| What the exercise asks |
Reproduce, word for word, every line starting at the line that contains "black rocket: 3 -> 7" and ending with the final line of the entries.

| Input material |
= = = = =
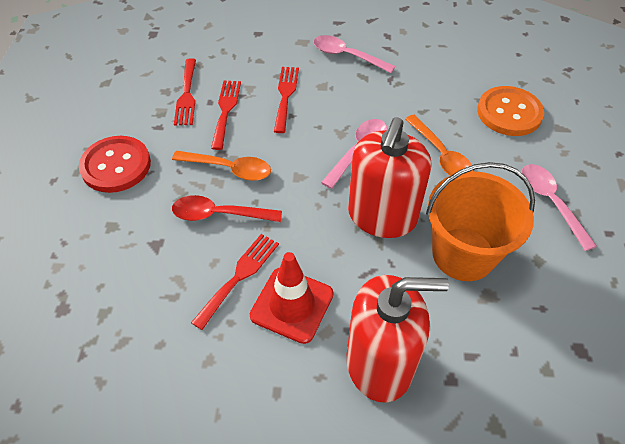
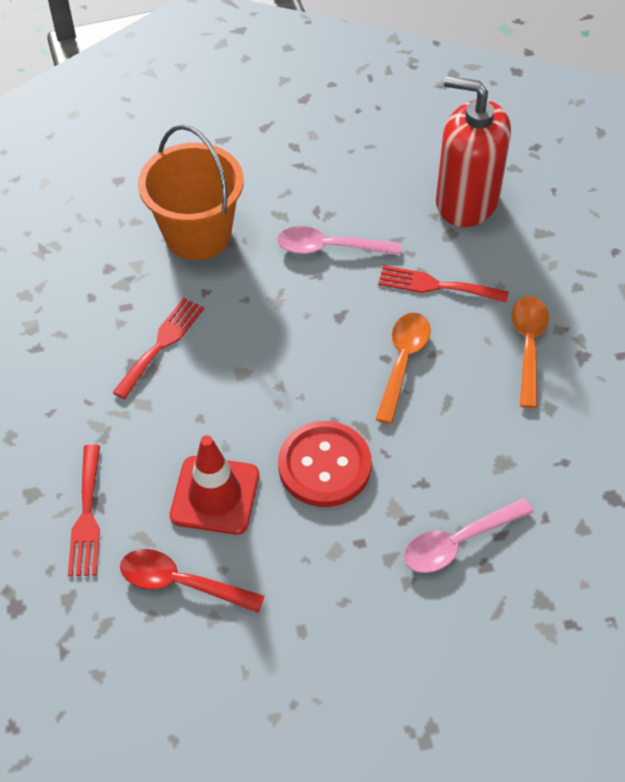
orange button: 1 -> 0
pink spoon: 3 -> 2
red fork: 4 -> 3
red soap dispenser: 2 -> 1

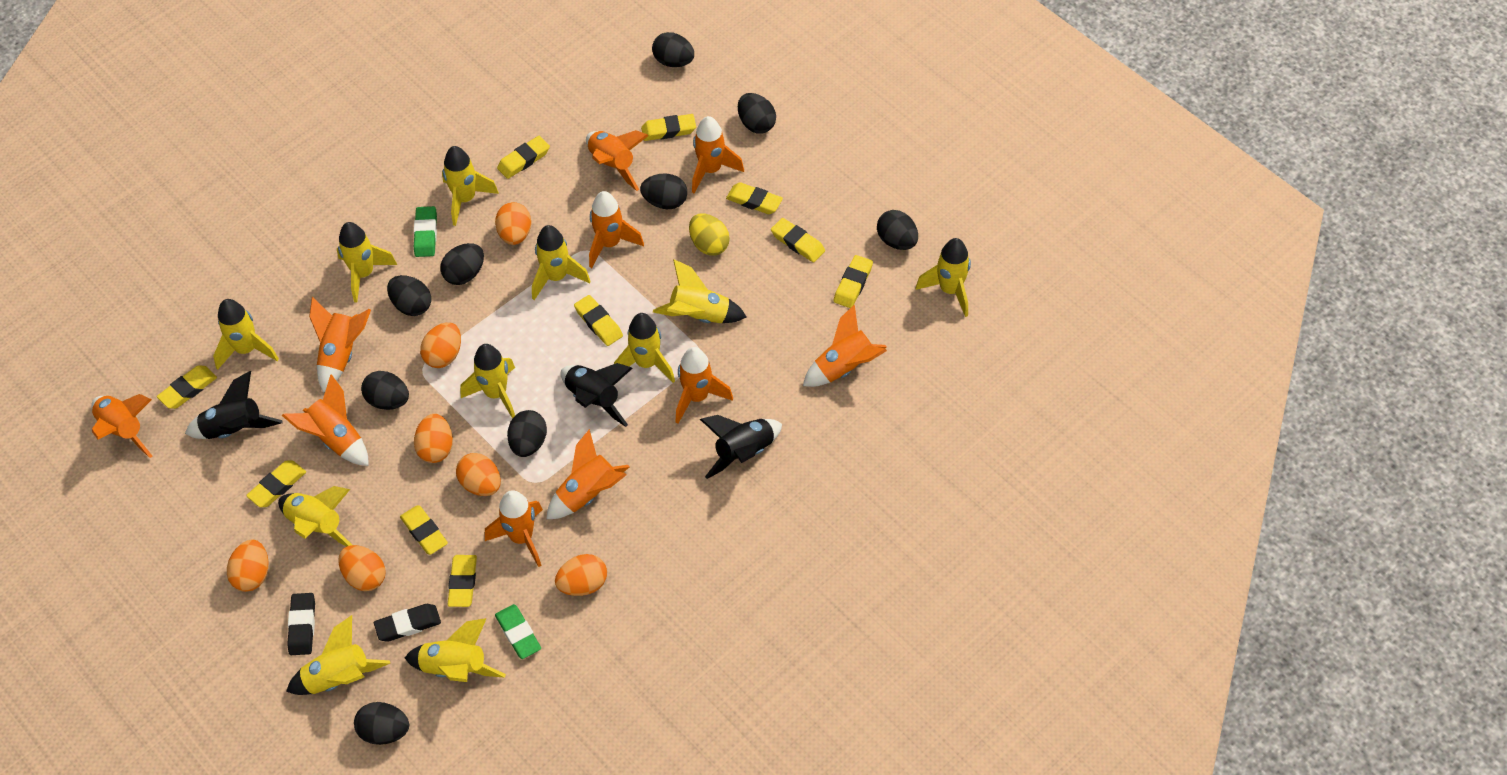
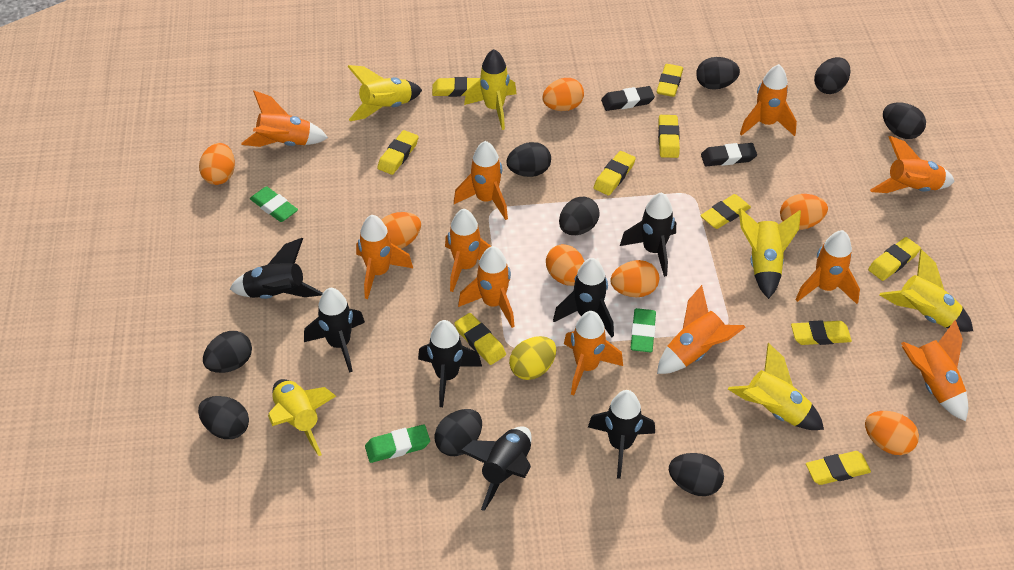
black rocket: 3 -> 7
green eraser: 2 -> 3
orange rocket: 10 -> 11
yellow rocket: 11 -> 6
= = = = =
| Response to this exercise |
black rocket: 3 -> 7
green eraser: 2 -> 3
orange rocket: 10 -> 11
yellow rocket: 11 -> 6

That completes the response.